*Work to do*:
Return every line of the material exactly.

########

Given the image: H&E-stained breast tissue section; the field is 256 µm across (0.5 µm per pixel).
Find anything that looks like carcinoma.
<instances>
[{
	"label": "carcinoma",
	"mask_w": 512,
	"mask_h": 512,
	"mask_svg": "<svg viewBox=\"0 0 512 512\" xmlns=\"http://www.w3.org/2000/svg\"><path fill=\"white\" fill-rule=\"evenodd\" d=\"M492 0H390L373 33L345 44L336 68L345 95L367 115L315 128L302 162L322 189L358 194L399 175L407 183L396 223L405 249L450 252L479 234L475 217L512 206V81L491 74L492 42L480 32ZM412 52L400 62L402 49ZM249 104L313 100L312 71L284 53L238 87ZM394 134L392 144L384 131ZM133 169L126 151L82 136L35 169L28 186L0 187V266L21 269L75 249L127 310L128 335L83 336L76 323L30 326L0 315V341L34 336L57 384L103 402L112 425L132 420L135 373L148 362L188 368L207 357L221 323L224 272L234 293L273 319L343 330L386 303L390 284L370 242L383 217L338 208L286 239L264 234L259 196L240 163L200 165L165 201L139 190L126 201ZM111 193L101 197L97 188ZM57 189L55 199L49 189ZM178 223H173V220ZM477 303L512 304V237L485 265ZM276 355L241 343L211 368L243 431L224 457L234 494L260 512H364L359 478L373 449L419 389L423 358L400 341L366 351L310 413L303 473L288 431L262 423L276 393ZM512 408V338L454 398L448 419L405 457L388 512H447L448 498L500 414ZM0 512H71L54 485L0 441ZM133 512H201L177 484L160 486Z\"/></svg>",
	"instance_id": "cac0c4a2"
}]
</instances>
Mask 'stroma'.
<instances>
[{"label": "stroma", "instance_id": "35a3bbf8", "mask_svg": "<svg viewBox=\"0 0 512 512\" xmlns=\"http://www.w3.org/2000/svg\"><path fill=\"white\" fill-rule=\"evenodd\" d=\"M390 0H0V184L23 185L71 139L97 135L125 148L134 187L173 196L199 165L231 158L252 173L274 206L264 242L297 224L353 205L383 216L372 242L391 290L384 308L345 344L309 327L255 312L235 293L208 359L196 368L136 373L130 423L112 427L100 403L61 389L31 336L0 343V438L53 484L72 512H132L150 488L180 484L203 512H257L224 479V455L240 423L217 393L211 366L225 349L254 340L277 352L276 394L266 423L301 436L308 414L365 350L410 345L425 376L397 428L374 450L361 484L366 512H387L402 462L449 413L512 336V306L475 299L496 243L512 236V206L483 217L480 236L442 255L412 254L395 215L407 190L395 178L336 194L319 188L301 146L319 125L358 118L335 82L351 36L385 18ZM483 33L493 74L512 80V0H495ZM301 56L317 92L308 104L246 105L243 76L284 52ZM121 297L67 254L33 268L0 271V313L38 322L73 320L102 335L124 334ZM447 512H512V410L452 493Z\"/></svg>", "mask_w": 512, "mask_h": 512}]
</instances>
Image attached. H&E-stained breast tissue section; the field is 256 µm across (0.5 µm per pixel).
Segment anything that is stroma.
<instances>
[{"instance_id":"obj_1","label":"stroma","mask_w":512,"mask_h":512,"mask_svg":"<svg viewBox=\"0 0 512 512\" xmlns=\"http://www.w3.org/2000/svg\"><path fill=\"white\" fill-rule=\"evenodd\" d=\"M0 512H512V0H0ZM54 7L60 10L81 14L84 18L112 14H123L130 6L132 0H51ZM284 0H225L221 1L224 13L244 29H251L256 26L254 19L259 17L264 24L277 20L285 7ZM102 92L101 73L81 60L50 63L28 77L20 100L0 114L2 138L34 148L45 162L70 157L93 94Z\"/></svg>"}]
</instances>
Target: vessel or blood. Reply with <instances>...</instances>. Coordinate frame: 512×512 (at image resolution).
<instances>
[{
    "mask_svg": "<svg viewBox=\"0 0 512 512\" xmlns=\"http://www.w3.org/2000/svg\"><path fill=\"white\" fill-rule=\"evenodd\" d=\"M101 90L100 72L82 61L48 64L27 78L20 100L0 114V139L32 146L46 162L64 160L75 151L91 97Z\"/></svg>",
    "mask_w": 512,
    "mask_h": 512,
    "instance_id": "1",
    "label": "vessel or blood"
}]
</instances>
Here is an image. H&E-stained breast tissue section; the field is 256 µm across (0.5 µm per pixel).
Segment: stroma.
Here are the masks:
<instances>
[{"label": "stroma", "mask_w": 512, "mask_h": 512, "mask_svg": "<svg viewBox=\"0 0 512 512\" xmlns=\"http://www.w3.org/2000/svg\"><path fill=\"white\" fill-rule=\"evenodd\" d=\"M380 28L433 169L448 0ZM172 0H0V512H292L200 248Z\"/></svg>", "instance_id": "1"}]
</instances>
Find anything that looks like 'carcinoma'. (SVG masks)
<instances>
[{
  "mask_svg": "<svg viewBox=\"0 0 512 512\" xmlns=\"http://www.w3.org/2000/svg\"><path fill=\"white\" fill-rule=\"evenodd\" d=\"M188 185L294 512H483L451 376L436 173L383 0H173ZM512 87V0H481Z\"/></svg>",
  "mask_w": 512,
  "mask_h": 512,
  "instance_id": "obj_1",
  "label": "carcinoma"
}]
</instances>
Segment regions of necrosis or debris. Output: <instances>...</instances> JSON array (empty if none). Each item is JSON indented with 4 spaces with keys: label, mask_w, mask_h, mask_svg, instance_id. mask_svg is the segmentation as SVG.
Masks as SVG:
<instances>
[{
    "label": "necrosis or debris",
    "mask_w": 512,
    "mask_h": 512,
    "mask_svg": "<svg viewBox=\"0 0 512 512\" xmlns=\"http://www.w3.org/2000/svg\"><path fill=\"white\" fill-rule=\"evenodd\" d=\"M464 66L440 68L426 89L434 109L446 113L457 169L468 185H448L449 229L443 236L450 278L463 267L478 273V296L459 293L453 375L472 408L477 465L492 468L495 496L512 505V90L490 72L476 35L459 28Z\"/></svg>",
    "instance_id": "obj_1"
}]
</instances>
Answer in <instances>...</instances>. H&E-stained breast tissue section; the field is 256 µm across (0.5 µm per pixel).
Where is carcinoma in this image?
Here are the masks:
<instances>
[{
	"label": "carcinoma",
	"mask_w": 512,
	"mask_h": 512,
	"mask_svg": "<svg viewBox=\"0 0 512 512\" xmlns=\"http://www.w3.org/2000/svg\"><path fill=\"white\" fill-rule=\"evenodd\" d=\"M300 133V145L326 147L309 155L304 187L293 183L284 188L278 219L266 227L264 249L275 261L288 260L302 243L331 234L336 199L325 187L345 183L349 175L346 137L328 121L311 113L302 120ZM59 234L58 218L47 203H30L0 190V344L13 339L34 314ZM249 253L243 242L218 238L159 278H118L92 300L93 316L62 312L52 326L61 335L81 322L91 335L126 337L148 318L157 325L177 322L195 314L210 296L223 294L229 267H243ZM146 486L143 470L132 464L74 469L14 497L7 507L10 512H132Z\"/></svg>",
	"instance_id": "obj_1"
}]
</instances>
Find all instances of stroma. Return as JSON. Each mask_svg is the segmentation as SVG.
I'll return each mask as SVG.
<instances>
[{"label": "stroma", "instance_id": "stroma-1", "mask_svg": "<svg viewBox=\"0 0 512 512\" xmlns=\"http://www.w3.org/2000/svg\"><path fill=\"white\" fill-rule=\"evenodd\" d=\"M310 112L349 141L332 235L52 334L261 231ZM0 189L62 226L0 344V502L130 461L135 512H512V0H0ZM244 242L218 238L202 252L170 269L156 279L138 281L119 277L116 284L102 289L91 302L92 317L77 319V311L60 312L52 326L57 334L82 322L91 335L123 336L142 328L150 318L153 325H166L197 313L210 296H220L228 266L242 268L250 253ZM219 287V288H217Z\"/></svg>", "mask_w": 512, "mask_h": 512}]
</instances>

########

*Solution below*:
Given the image: H&E-stained breast tissue section; the field is 256 µm across (0.5 µm per pixel).
Find anything that looks like carcinoma.
<instances>
[{
	"label": "carcinoma",
	"mask_w": 512,
	"mask_h": 512,
	"mask_svg": "<svg viewBox=\"0 0 512 512\" xmlns=\"http://www.w3.org/2000/svg\"><path fill=\"white\" fill-rule=\"evenodd\" d=\"M492 0H390L373 33L345 44L336 68L345 95L367 115L315 128L302 162L322 189L358 194L399 175L407 183L396 223L405 249L450 252L479 234L475 217L512 206V81L491 74L492 42L480 32ZM412 52L400 62L402 49ZM249 104L313 100L312 71L284 53L238 87ZM394 134L392 144L384 131ZM133 169L126 151L82 136L35 169L28 186L0 187V266L21 269L75 249L127 310L128 335L83 336L76 323L30 326L0 315V341L34 336L57 384L103 402L112 425L132 420L135 373L148 362L188 368L207 357L221 323L224 272L234 293L273 319L343 330L386 303L390 284L370 242L383 217L338 208L286 239L264 234L259 196L240 163L200 165L165 201L139 190L126 201ZM111 193L101 197L97 188ZM57 189L55 199L49 189ZM178 223H173V220ZM477 303L512 304V237L485 265ZM276 355L241 343L211 368L243 431L224 457L234 494L260 512H364L359 478L373 449L419 389L423 358L400 341L366 351L310 413L303 473L288 431L262 423L276 393ZM512 408V338L454 398L448 419L405 457L388 512H447L448 498L500 414ZM0 512H71L54 485L0 441ZM133 512H201L177 484L160 486Z\"/></svg>",
	"instance_id": "cac0c4a2"
}]
</instances>
Mask 'stroma'.
<instances>
[{"label": "stroma", "instance_id": "35a3bbf8", "mask_svg": "<svg viewBox=\"0 0 512 512\" xmlns=\"http://www.w3.org/2000/svg\"><path fill=\"white\" fill-rule=\"evenodd\" d=\"M390 0H0V184L23 185L71 139L97 135L125 148L134 187L173 196L199 165L231 158L252 173L274 206L264 242L297 224L353 205L383 216L372 242L391 290L384 308L345 344L309 327L255 312L235 293L208 359L196 368L136 373L130 423L112 427L100 403L61 389L31 336L0 343V438L53 484L72 512H132L150 488L180 484L203 512H257L224 479V455L240 423L217 393L211 366L225 349L254 340L277 352L276 394L266 423L301 436L308 414L365 350L410 345L425 376L397 428L374 450L361 484L366 512H387L402 462L449 413L512 336V306L475 299L496 243L512 236V206L483 217L480 236L442 255L412 254L395 215L407 190L395 178L336 194L319 188L301 146L319 125L358 118L335 82L351 36L385 18ZM483 33L493 74L512 80V0H495ZM301 56L317 92L308 104L246 105L243 76L284 52ZM121 297L67 254L33 268L0 271V313L38 322L73 320L102 335L124 334ZM447 512H512V410L452 493Z\"/></svg>", "mask_w": 512, "mask_h": 512}]
</instances>
Image attached. H&E-stained breast tissue section; the field is 256 µm across (0.5 µm per pixel).
Segment anything that is stroma.
<instances>
[{"instance_id":"obj_1","label":"stroma","mask_w":512,"mask_h":512,"mask_svg":"<svg viewBox=\"0 0 512 512\" xmlns=\"http://www.w3.org/2000/svg\"><path fill=\"white\" fill-rule=\"evenodd\" d=\"M0 512H512V0H0ZM54 7L60 10L81 14L84 18L112 14H123L130 6L132 0H51ZM284 0H225L221 1L224 13L244 29H251L256 26L254 19L259 17L264 24L277 20L285 7ZM102 92L101 73L81 60L50 63L28 77L20 100L0 114L2 138L34 148L45 162L70 157L93 94Z\"/></svg>"}]
</instances>
Target: vessel or blood. Reply with <instances>...</instances>. Coordinate frame: 512×512 (at image resolution).
<instances>
[{
    "mask_svg": "<svg viewBox=\"0 0 512 512\" xmlns=\"http://www.w3.org/2000/svg\"><path fill=\"white\" fill-rule=\"evenodd\" d=\"M101 90L100 72L82 61L48 64L27 78L20 100L0 114V139L32 146L46 162L64 160L75 151L91 97Z\"/></svg>",
    "mask_w": 512,
    "mask_h": 512,
    "instance_id": "1",
    "label": "vessel or blood"
}]
</instances>
Here is an image. H&E-stained breast tissue section; the field is 256 µm across (0.5 µm per pixel).
Segment: stroma.
Here are the masks:
<instances>
[{"label": "stroma", "mask_w": 512, "mask_h": 512, "mask_svg": "<svg viewBox=\"0 0 512 512\" xmlns=\"http://www.w3.org/2000/svg\"><path fill=\"white\" fill-rule=\"evenodd\" d=\"M380 28L433 169L448 0ZM172 0H0V512H292L200 248Z\"/></svg>", "instance_id": "1"}]
</instances>
Find anything that looks like 'carcinoma'. (SVG masks)
<instances>
[{
  "mask_svg": "<svg viewBox=\"0 0 512 512\" xmlns=\"http://www.w3.org/2000/svg\"><path fill=\"white\" fill-rule=\"evenodd\" d=\"M188 185L294 512H483L451 376L436 173L383 0H173ZM512 87V0H481Z\"/></svg>",
  "mask_w": 512,
  "mask_h": 512,
  "instance_id": "obj_1",
  "label": "carcinoma"
}]
</instances>
Segment regions of necrosis or debris. Output: <instances>...</instances> JSON array (empty if none). Each item is JSON indented with 4 spaces with keys: label, mask_w, mask_h, mask_svg, instance_id. mask_svg is the segmentation as SVG.
Masks as SVG:
<instances>
[{
    "label": "necrosis or debris",
    "mask_w": 512,
    "mask_h": 512,
    "mask_svg": "<svg viewBox=\"0 0 512 512\" xmlns=\"http://www.w3.org/2000/svg\"><path fill=\"white\" fill-rule=\"evenodd\" d=\"M464 66L440 68L426 89L434 109L446 113L457 169L468 185H448L449 229L443 236L450 278L463 267L478 273V296L459 293L453 375L472 408L477 465L492 468L495 496L512 505V90L490 72L476 35L459 28Z\"/></svg>",
    "instance_id": "obj_1"
}]
</instances>
Answer in <instances>...</instances>. H&E-stained breast tissue section; the field is 256 µm across (0.5 µm per pixel).
Where is carcinoma in this image?
Here are the masks:
<instances>
[{
	"label": "carcinoma",
	"mask_w": 512,
	"mask_h": 512,
	"mask_svg": "<svg viewBox=\"0 0 512 512\" xmlns=\"http://www.w3.org/2000/svg\"><path fill=\"white\" fill-rule=\"evenodd\" d=\"M300 133V145L326 147L309 155L304 187L293 183L284 188L278 219L266 227L264 249L275 261L288 260L302 243L331 234L336 199L325 187L345 183L349 175L346 137L328 121L311 113L302 120ZM59 234L58 218L47 203H30L0 190V344L13 339L34 314ZM249 253L243 242L218 238L159 278H118L92 300L93 316L62 312L52 326L61 335L81 322L91 335L126 337L148 318L157 325L177 322L195 314L210 296L223 294L229 267H243ZM146 486L143 470L132 464L74 469L14 497L7 507L10 512H132Z\"/></svg>",
	"instance_id": "obj_1"
}]
</instances>
Find all instances of stroma. Return as JSON. Each mask_svg is the segmentation as SVG.
I'll return each mask as SVG.
<instances>
[{"label": "stroma", "instance_id": "stroma-1", "mask_svg": "<svg viewBox=\"0 0 512 512\" xmlns=\"http://www.w3.org/2000/svg\"><path fill=\"white\" fill-rule=\"evenodd\" d=\"M310 112L349 141L332 235L52 334L261 231ZM0 189L62 226L0 344V502L130 461L135 512H512V0H0ZM244 242L218 238L202 252L170 269L156 279L138 281L119 277L116 284L102 289L91 302L92 317L77 319V311L60 312L52 326L57 334L82 322L91 335L123 336L142 328L150 318L153 325H166L197 313L210 296H220L228 266L242 268L250 253ZM219 287V288H217Z\"/></svg>", "mask_w": 512, "mask_h": 512}]
</instances>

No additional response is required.